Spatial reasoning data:
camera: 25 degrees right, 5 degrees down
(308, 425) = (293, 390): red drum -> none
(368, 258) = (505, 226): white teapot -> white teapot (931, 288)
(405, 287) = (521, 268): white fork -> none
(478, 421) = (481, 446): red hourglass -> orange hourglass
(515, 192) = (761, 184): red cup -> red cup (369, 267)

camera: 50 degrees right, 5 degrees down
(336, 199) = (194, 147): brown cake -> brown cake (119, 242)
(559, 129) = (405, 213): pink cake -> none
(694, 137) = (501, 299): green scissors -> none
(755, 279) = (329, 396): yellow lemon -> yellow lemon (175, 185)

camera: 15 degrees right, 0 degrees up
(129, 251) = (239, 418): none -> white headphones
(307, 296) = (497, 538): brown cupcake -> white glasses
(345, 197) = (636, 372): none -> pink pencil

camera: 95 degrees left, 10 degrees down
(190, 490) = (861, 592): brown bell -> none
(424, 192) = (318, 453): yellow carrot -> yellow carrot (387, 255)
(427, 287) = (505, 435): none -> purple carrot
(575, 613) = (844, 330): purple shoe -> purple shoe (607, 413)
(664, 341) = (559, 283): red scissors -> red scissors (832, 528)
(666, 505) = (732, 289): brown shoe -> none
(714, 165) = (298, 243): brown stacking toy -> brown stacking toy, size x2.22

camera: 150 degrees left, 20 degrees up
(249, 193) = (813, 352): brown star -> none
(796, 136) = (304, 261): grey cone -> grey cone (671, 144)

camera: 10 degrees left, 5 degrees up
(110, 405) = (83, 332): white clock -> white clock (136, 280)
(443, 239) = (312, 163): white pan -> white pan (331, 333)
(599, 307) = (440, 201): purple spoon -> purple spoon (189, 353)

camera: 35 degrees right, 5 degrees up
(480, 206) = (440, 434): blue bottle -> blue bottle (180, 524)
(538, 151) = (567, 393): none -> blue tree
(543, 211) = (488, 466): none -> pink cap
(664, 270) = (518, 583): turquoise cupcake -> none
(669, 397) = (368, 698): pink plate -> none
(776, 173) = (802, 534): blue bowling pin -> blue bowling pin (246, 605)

• [EXERCISE]
Return a copy of each line in the entries that contains "blue".

• [RESPONSE TO THE EXERCISE]
(480, 206) = (440, 434): blue bottle -> blue bottle (180, 524)
(538, 151) = (567, 393): none -> blue tree
(776, 173) = (802, 534): blue bowling pin -> blue bowling pin (246, 605)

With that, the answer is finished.